[Task description]
Rescale the listing below by writing out every line again, requests included. Multiply each coordinate value in the answers by 2.2 and round it to a whole number, with halves rounded up.

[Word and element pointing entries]

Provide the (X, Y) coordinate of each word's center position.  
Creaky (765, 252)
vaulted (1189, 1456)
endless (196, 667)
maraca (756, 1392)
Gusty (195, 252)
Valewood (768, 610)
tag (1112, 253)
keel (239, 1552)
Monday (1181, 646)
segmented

[Exercise output]
Provide the (X, Y) coordinate of each word's center position.  
Creaky (1683, 554)
vaulted (2616, 3203)
endless (431, 1467)
maraca (1663, 3062)
Gusty (429, 554)
Valewood (1690, 1342)
tag (2446, 557)
keel (526, 3414)
Monday (2598, 1421)
segmented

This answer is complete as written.